▸ **What you should do**:
Here is the task for the records below: repeat exactly the lines from the one with "R7: none -> 100k (+9V, GND)" to the one with "U2 pin UD-: SIG13 -> SIG3", both included, and nothing else.

▸ **Data to use**:
+ + + + +

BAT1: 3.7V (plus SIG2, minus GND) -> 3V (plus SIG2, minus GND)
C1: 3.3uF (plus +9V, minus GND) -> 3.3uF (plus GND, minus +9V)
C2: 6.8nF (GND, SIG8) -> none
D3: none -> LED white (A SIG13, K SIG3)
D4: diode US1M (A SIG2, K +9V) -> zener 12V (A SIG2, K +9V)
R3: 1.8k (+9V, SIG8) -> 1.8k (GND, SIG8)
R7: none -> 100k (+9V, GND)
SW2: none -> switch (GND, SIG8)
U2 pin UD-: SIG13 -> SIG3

+ + + + +

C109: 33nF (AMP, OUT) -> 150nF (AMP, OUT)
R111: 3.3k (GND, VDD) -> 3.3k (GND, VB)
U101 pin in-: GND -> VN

+ + + + +

▸ **Task solution**:
R7: none -> 100k (+9V, GND)
SW2: none -> switch (GND, SIG8)
U2 pin UD-: SIG13 -> SIG3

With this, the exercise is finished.